▶ _EXERCISE AIM_
Without including any images, please transcribe all the lines below exactly.

▶ _Edit difference data_
==========

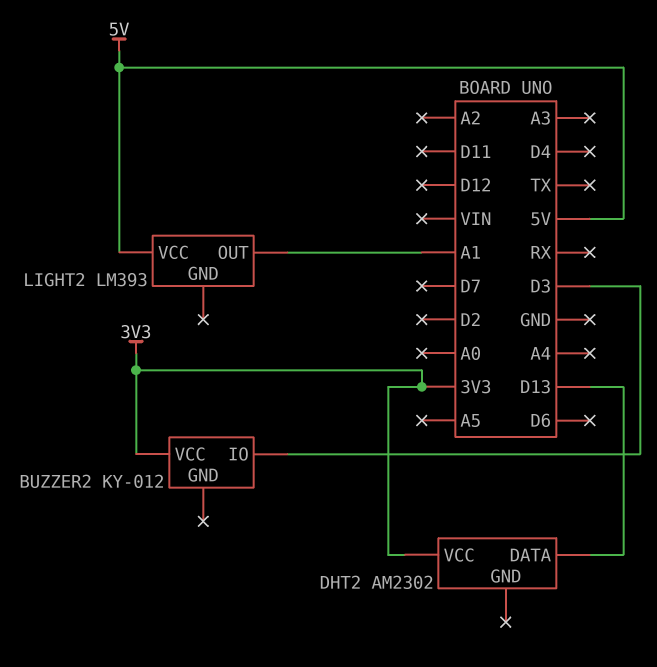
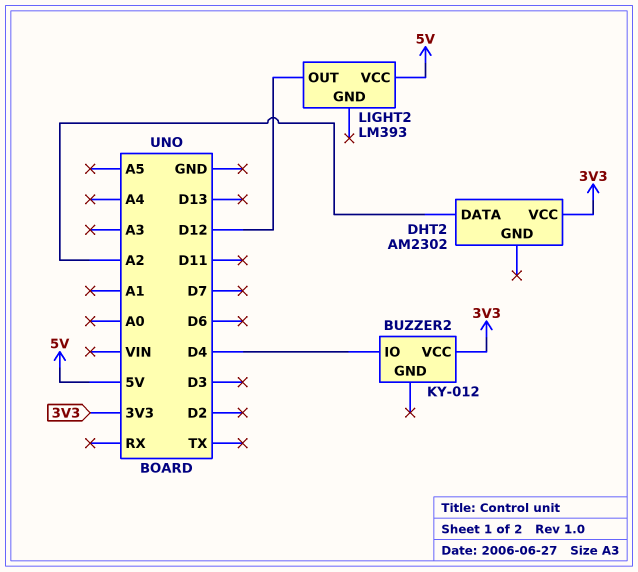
BUZZER2 pin IO: D3 -> D4
DHT2 pin DATA: D13 -> A2
LIGHT2 pin OUT: A1 -> D12

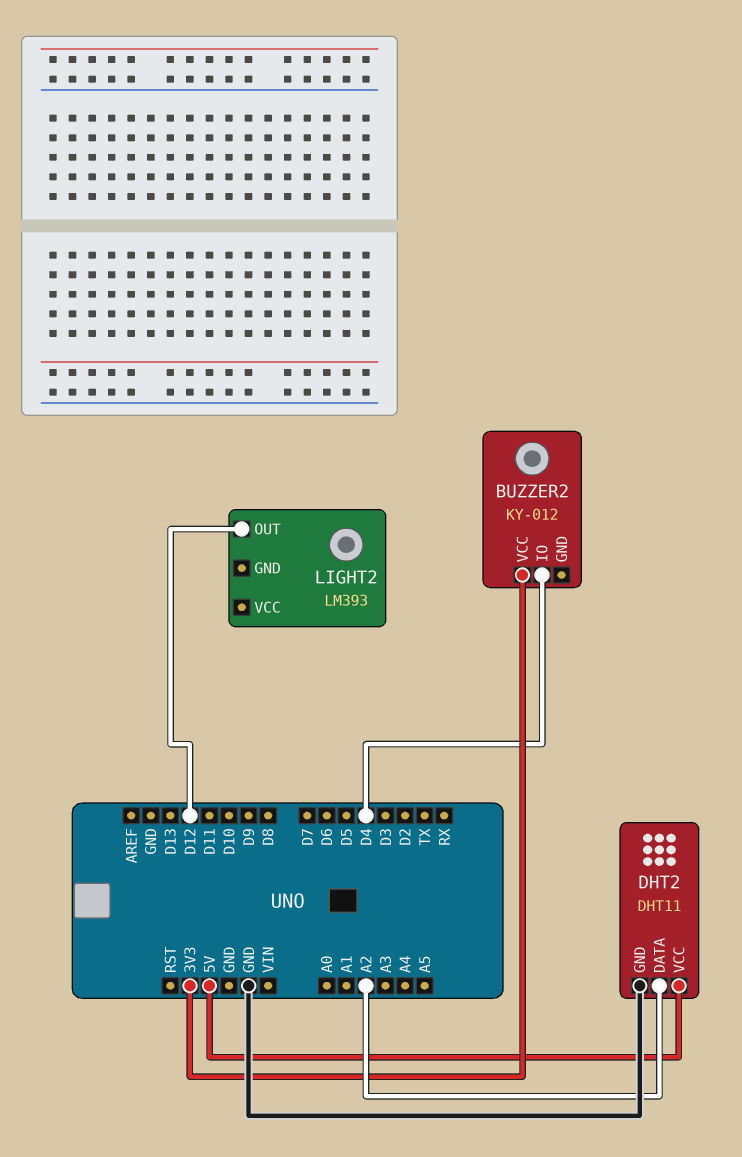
DHT2: AM2302 -> DHT11
DHT2 pin GND: none -> GND
DHT2 pin VCC: 3V3 -> 5V
LIGHT2 pin VCC: 5V -> none

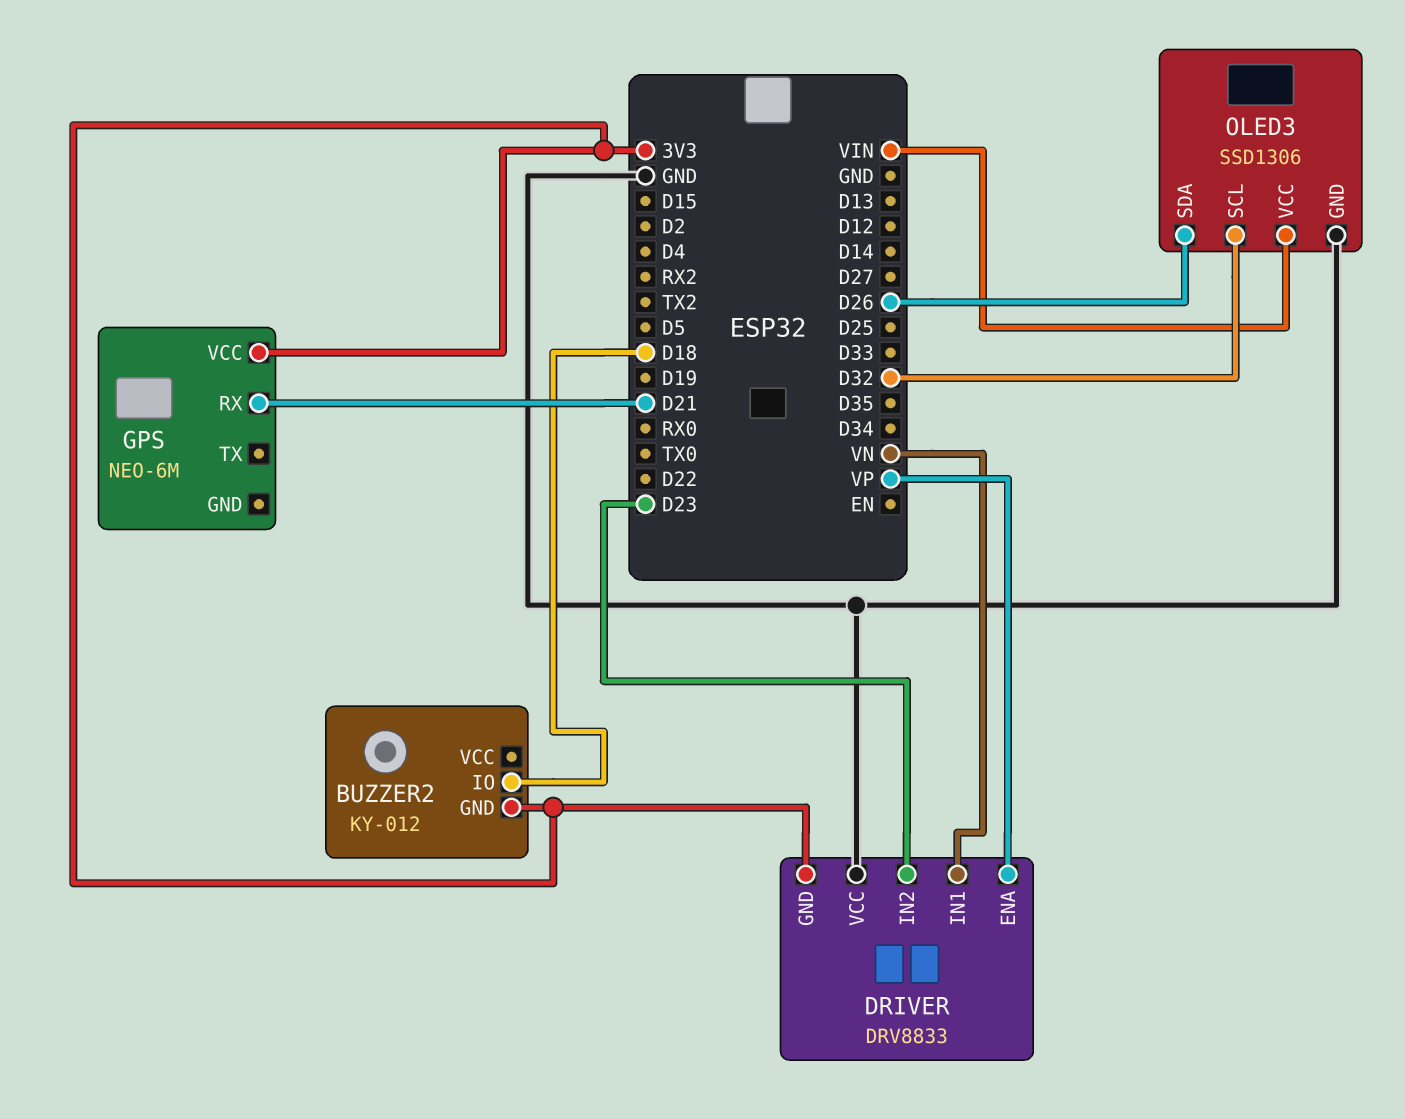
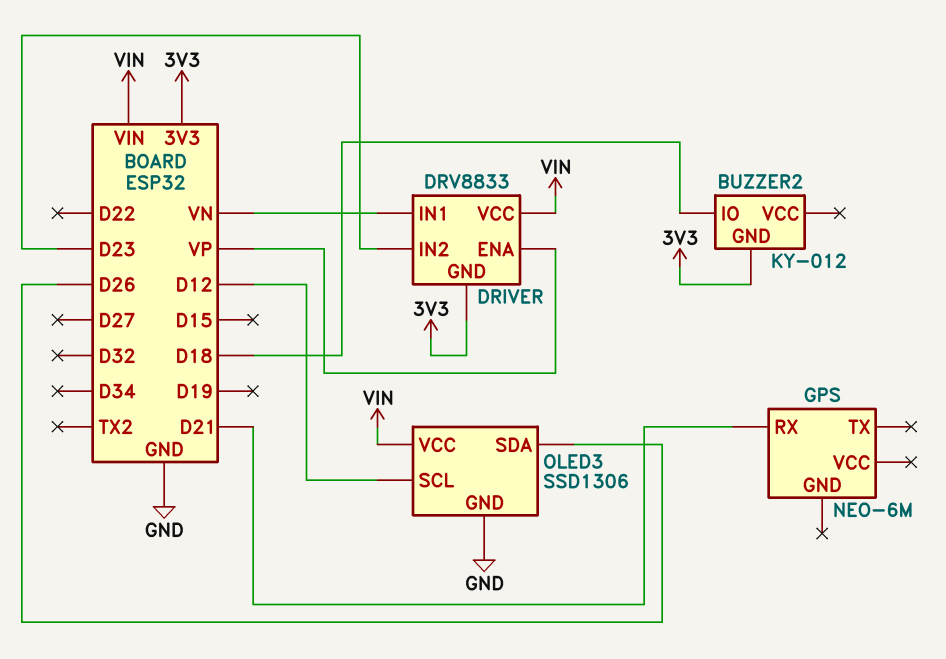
DRIVER pin VCC: GND -> VIN
GPS pin VCC: 3V3 -> none
OLED3 pin SCL: D32 -> D12

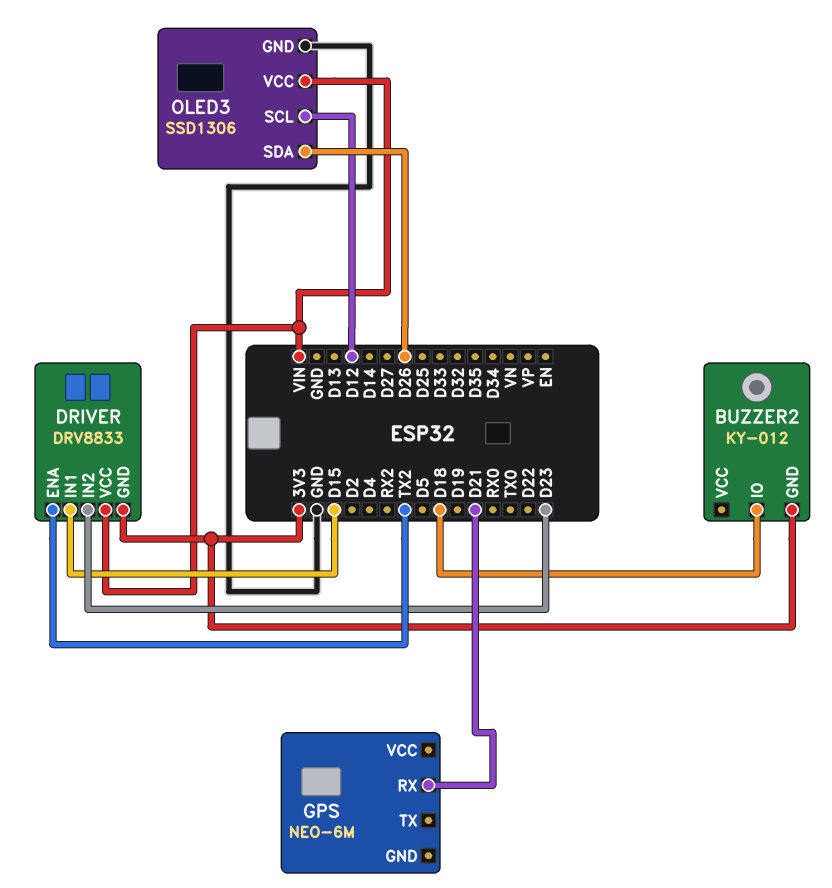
DRIVER pin ENA: VP -> TX2
DRIVER pin IN1: VN -> D15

==========

▶ _RESPONSE TO THIS EXERCISE_
BUZZER2 pin IO: D3 -> D4
DHT2 pin DATA: D13 -> A2
LIGHT2 pin OUT: A1 -> D12

DHT2: AM2302 -> DHT11
DHT2 pin GND: none -> GND
DHT2 pin VCC: 3V3 -> 5V
LIGHT2 pin VCC: 5V -> none

DRIVER pin VCC: GND -> VIN
GPS pin VCC: 3V3 -> none
OLED3 pin SCL: D32 -> D12

DRIVER pin ENA: VP -> TX2
DRIVER pin IN1: VN -> D15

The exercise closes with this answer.